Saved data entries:

···

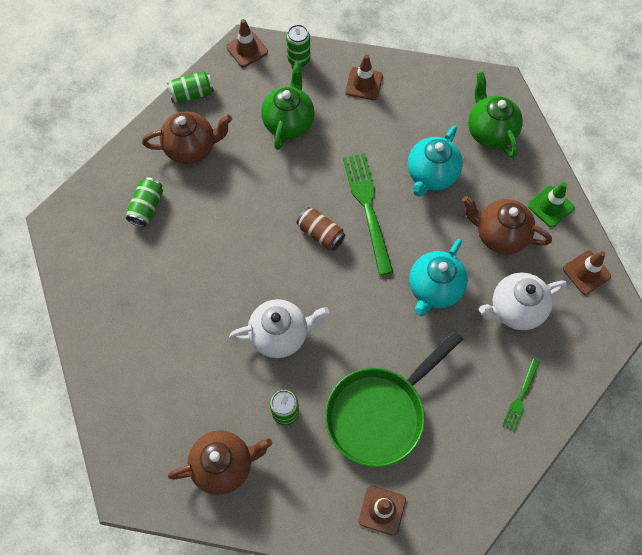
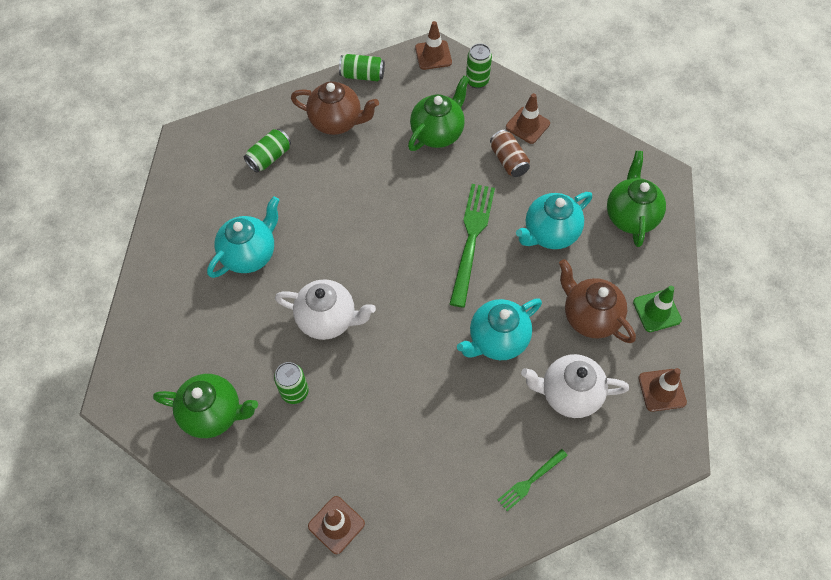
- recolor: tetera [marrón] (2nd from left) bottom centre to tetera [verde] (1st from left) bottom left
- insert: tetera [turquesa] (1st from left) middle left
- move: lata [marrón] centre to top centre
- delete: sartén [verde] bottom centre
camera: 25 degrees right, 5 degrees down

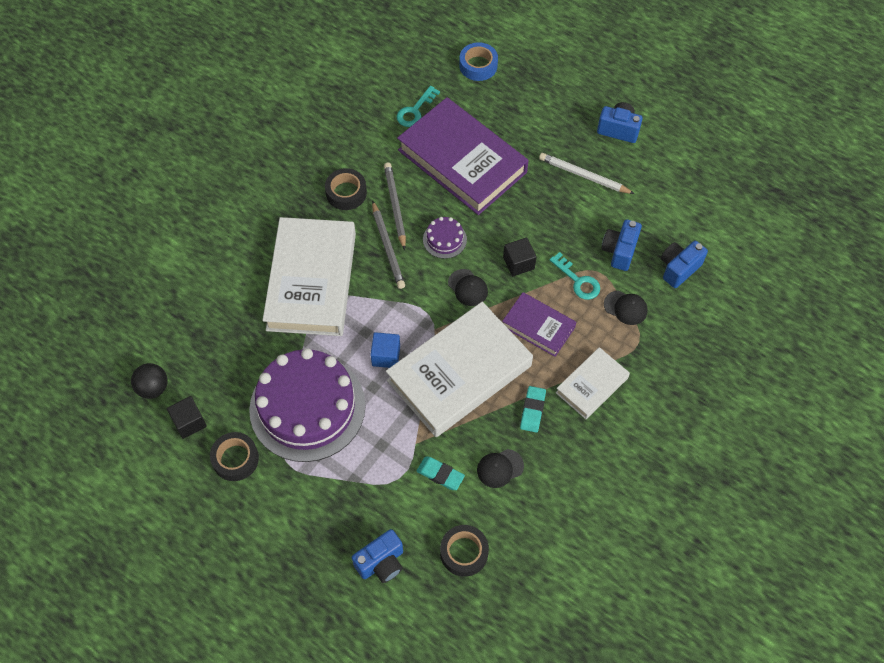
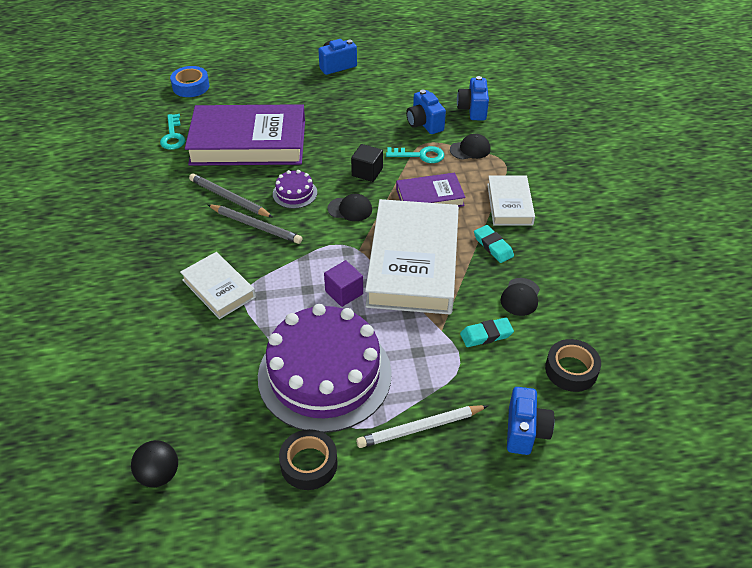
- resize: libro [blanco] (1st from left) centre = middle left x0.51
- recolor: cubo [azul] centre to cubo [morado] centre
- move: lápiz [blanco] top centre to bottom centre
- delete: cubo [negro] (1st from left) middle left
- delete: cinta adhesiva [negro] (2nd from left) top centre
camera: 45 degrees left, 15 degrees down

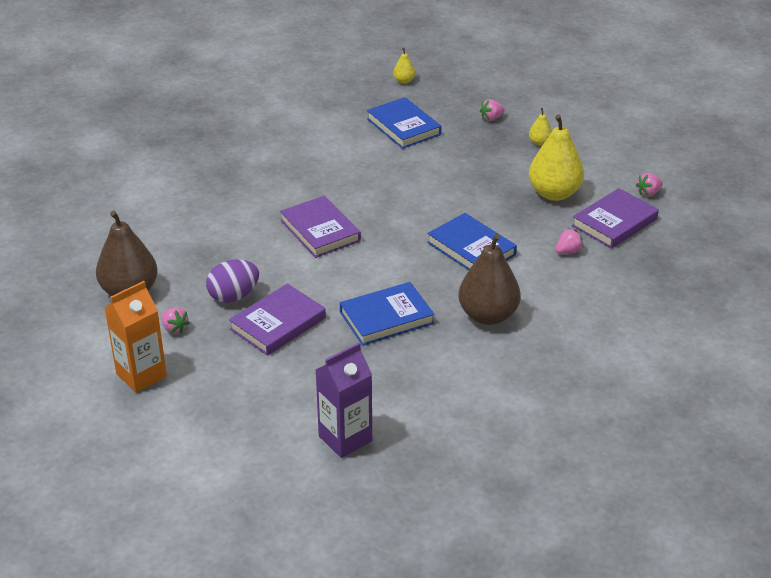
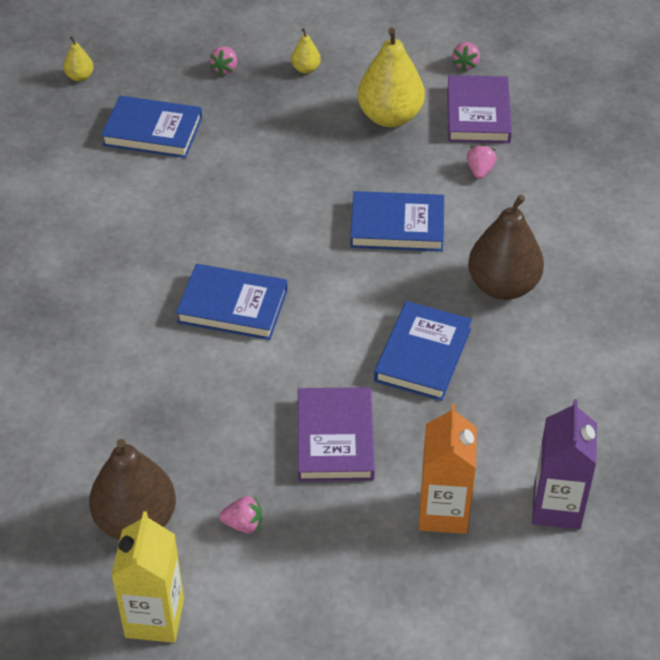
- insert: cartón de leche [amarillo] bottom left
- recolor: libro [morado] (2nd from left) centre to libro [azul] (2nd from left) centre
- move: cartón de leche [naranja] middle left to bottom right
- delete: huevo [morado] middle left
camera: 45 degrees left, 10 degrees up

···

- The problem -
With the pictures excluded, retype the records above verbatim.

- Response -
- recolor: tetera [marrón] (2nd from left) bottom centre to tetera [verde] (1st from left) bottom left
- insert: tetera [turquesa] (1st from left) middle left
- move: lata [marrón] centre to top centre
- delete: sartén [verde] bottom centre
camera: 25 degrees right, 5 degrees down

- resize: libro [blanco] (1st from left) centre = middle left x0.51
- recolor: cubo [azul] centre to cubo [morado] centre
- move: lápiz [blanco] top centre to bottom centre
- delete: cubo [negro] (1st from left) middle left
- delete: cinta adhesiva [negro] (2nd from left) top centre
camera: 45 degrees left, 15 degrees down

- insert: cartón de leche [amarillo] bottom left
- recolor: libro [morado] (2nd from left) centre to libro [azul] (2nd from left) centre
- move: cartón de leche [naranja] middle left to bottom right
- delete: huevo [morado] middle left
camera: 45 degrees left, 10 degrees up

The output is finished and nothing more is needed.